◆ PROBLEM TO SOLVE ◆
What you produce should be an exact transcription of the data, minus any pictures.

[Before-and-after object lists]
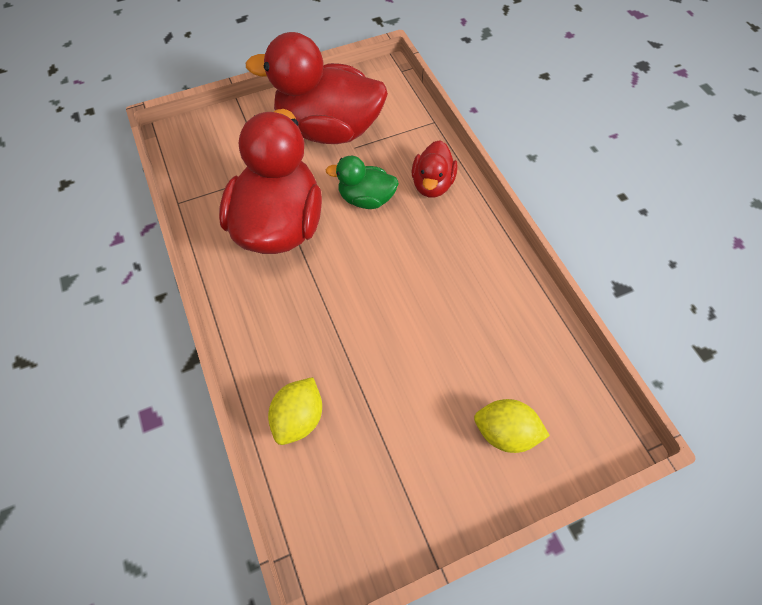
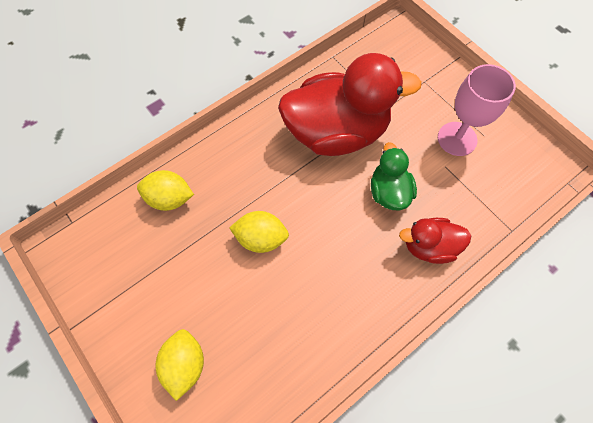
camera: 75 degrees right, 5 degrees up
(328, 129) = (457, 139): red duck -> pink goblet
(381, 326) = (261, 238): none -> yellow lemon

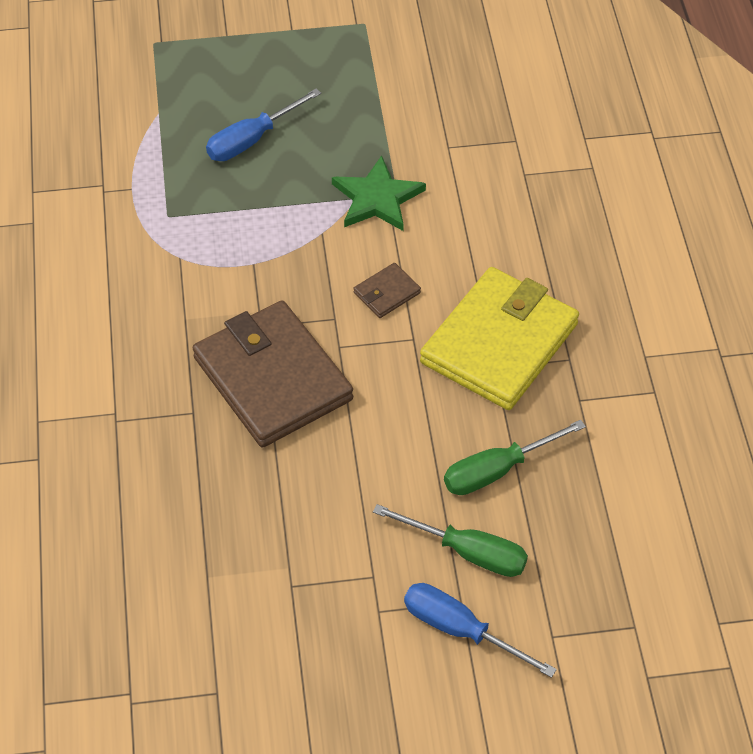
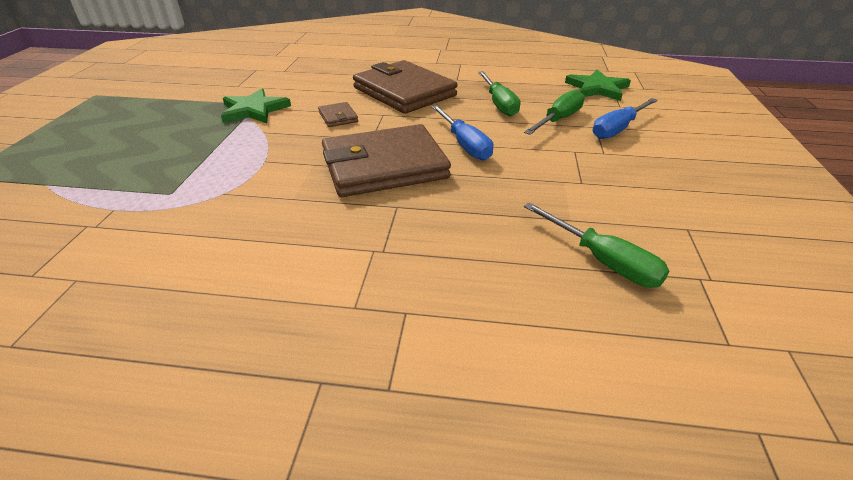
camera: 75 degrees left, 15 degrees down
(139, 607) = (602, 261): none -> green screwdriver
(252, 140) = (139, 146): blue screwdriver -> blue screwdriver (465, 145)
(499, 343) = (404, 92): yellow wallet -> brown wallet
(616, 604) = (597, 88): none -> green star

◆ SOLUTION BELOW ◆
camera: 75 degrees right, 5 degrees up
(328, 129) = (457, 139): red duck -> pink goblet
(381, 326) = (261, 238): none -> yellow lemon

camera: 75 degrees left, 15 degrees down
(139, 607) = (602, 261): none -> green screwdriver
(252, 140) = (139, 146): blue screwdriver -> blue screwdriver (465, 145)
(499, 343) = (404, 92): yellow wallet -> brown wallet
(616, 604) = (597, 88): none -> green star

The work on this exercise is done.